Task details: Each line that includes "white" must be copied from the records.

Source material:
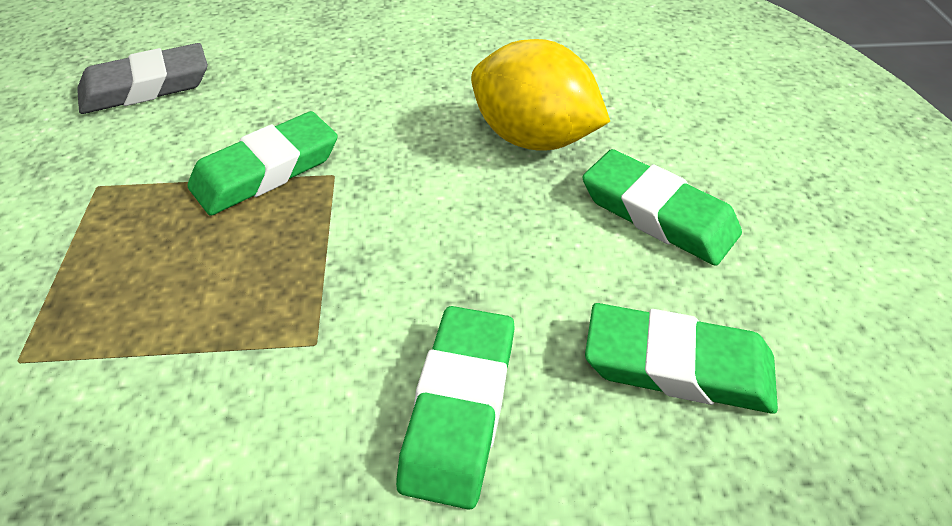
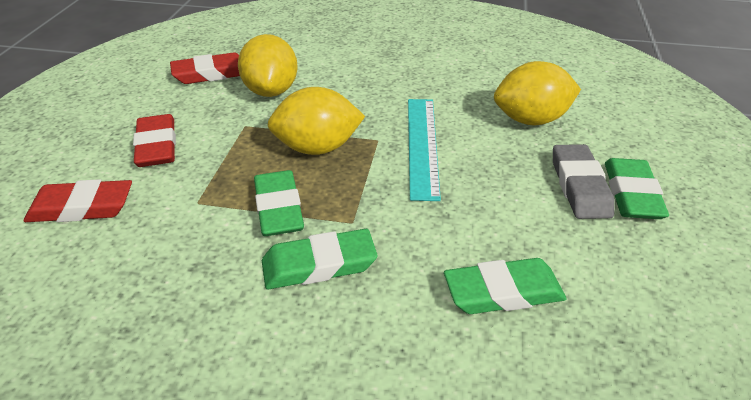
red eraser: 0 -> 3
turquoise ruler: 0 -> 1
yellow lemon: 1 -> 3

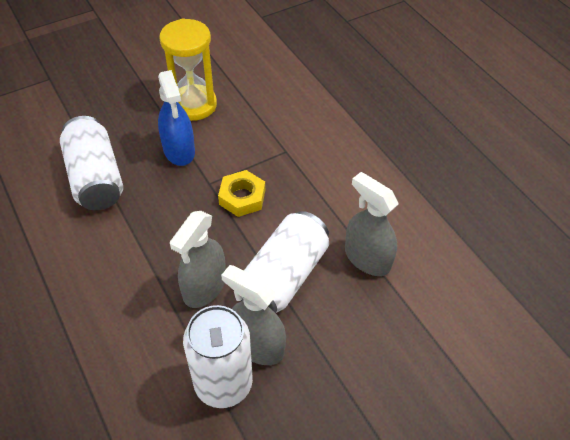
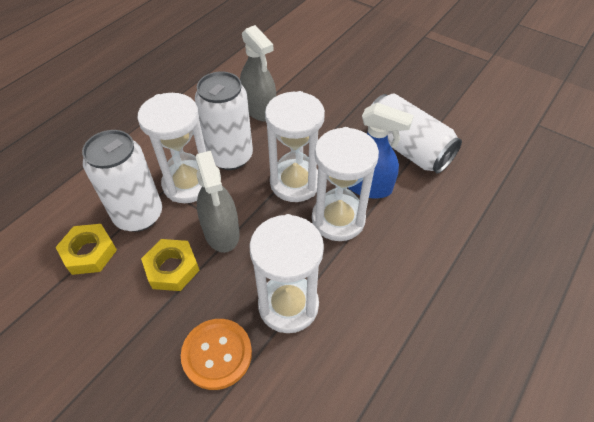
grey spray bottle: 3 -> 2
orange button: 0 -> 1
white hourglass: 0 -> 4
yellow hourglass: 1 -> 0
yellow nut: 1 -> 2

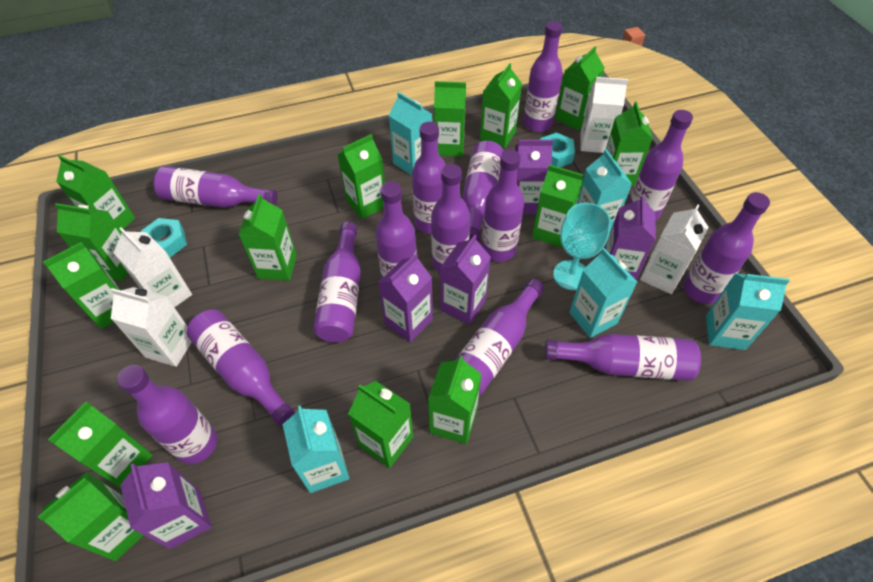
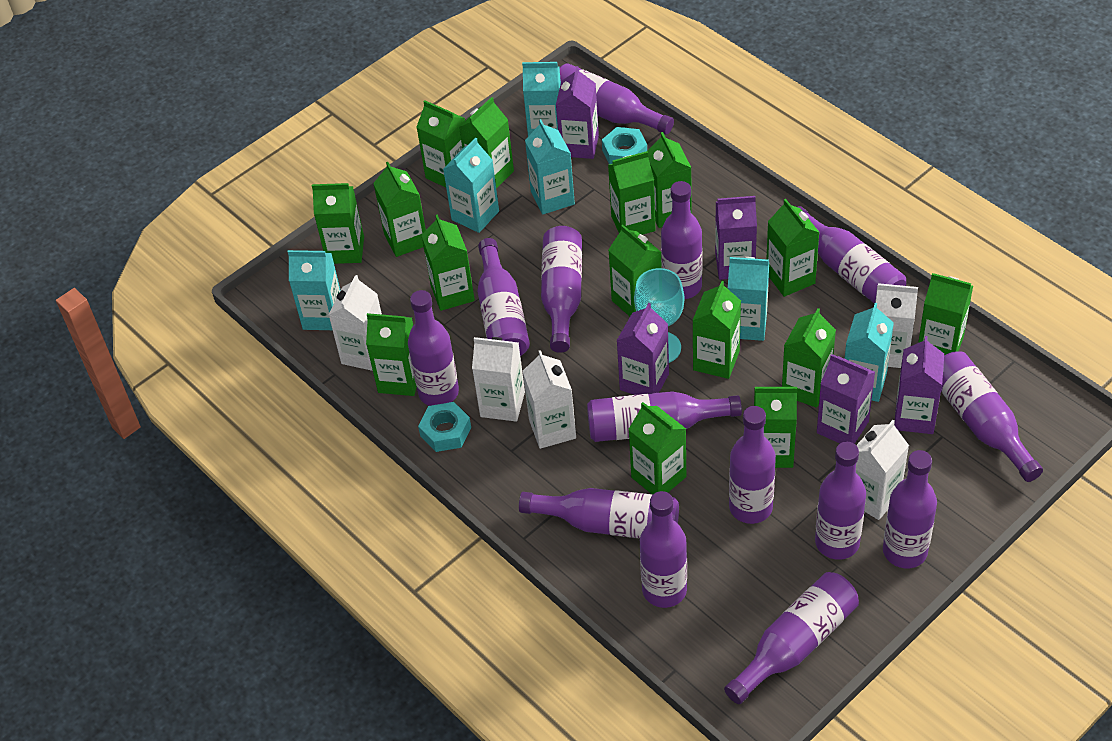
green carton: 14 -> 15
turquoise carton: 5 -> 6
white carton: 4 -> 5

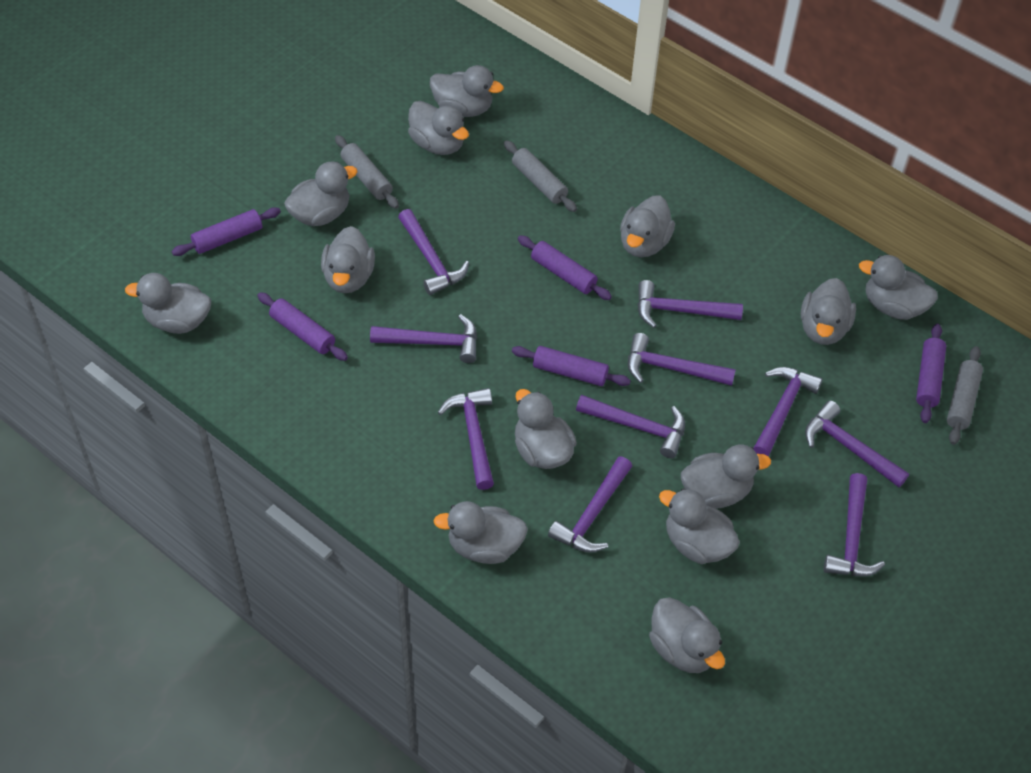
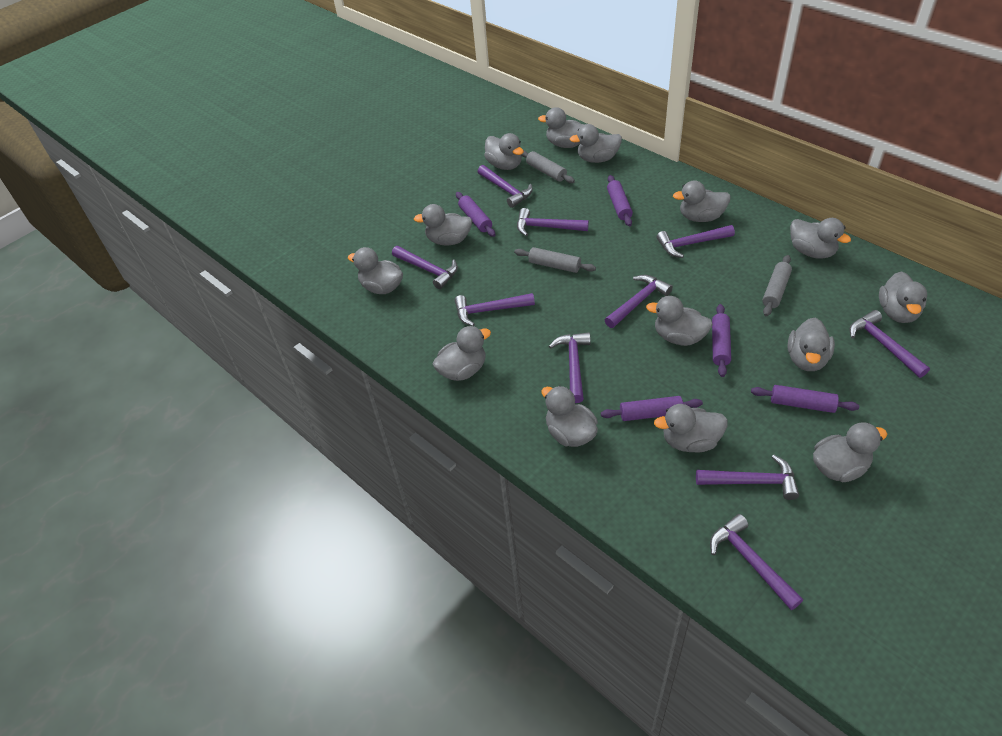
grey duck: 13 -> 14

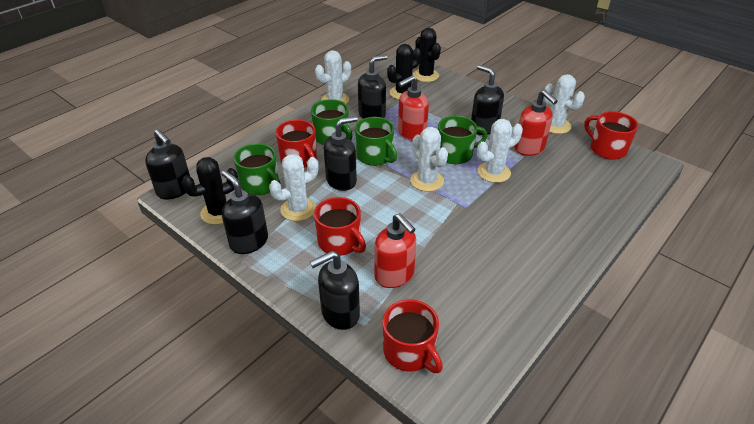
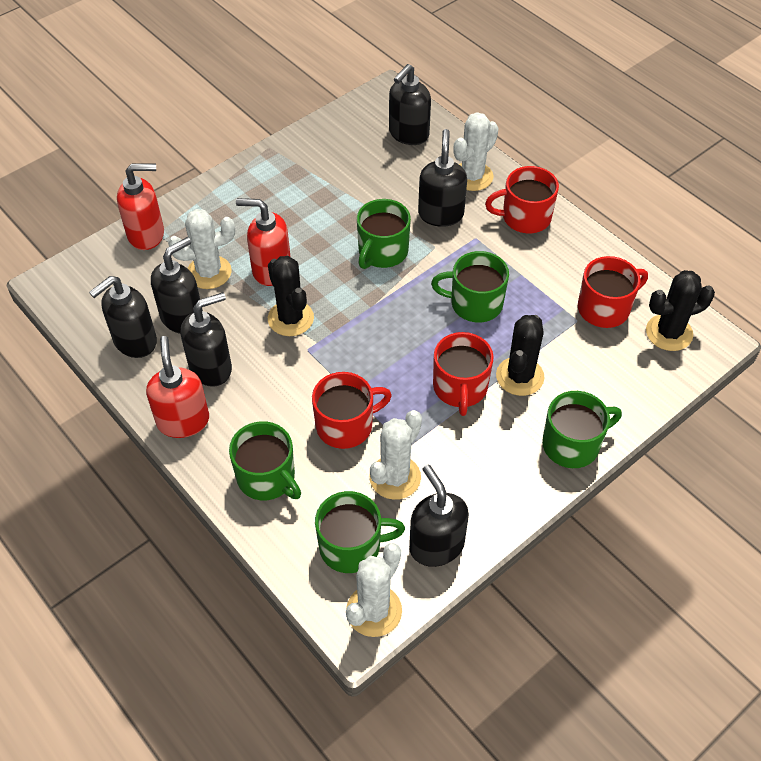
green mug: 4 -> 5
white cactus: 5 -> 4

Task answer:
white hourglass: 0 -> 4
white carton: 4 -> 5
white cactus: 5 -> 4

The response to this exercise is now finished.